▸ **Data for analysis**

■ ■ ■ ■ ■ ■ ■

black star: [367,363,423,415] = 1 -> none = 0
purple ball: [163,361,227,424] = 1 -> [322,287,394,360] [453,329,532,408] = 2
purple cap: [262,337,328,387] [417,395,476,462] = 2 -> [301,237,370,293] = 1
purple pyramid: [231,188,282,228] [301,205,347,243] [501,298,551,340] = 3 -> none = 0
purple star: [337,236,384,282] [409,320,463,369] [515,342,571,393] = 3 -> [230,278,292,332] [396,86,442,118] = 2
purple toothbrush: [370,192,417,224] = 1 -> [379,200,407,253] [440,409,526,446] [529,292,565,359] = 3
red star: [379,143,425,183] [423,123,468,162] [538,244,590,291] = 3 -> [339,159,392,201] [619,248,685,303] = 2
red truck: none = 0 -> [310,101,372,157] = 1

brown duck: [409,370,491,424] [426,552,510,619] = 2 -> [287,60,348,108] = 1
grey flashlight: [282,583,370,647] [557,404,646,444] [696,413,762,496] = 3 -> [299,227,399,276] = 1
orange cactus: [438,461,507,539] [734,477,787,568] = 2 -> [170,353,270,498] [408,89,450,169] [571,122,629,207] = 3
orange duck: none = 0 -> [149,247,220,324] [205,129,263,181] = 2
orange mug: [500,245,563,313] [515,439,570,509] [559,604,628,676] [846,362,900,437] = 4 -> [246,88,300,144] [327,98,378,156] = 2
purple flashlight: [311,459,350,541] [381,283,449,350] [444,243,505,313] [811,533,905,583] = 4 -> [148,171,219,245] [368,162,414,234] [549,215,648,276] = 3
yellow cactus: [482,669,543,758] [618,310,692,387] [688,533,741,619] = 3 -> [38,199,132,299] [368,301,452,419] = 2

■ ■ ■ ■ ■ ■ ■

▸ **Task item**
Please transcribe the entries above exactly as written.

▸ **Task response**
black star: [367,363,423,415] = 1 -> none = 0
purple ball: [163,361,227,424] = 1 -> [322,287,394,360] [453,329,532,408] = 2
purple cap: [262,337,328,387] [417,395,476,462] = 2 -> [301,237,370,293] = 1
purple pyramid: [231,188,282,228] [301,205,347,243] [501,298,551,340] = 3 -> none = 0
purple star: [337,236,384,282] [409,320,463,369] [515,342,571,393] = 3 -> [230,278,292,332] [396,86,442,118] = 2
purple toothbrush: [370,192,417,224] = 1 -> [379,200,407,253] [440,409,526,446] [529,292,565,359] = 3
red star: [379,143,425,183] [423,123,468,162] [538,244,590,291] = 3 -> [339,159,392,201] [619,248,685,303] = 2
red truck: none = 0 -> [310,101,372,157] = 1

brown duck: [409,370,491,424] [426,552,510,619] = 2 -> [287,60,348,108] = 1
grey flashlight: [282,583,370,647] [557,404,646,444] [696,413,762,496] = 3 -> [299,227,399,276] = 1
orange cactus: [438,461,507,539] [734,477,787,568] = 2 -> [170,353,270,498] [408,89,450,169] [571,122,629,207] = 3
orange duck: none = 0 -> [149,247,220,324] [205,129,263,181] = 2
orange mug: [500,245,563,313] [515,439,570,509] [559,604,628,676] [846,362,900,437] = 4 -> [246,88,300,144] [327,98,378,156] = 2
purple flashlight: [311,459,350,541] [381,283,449,350] [444,243,505,313] [811,533,905,583] = 4 -> [148,171,219,245] [368,162,414,234] [549,215,648,276] = 3
yellow cactus: [482,669,543,758] [618,310,692,387] [688,533,741,619] = 3 -> [38,199,132,299] [368,301,452,419] = 2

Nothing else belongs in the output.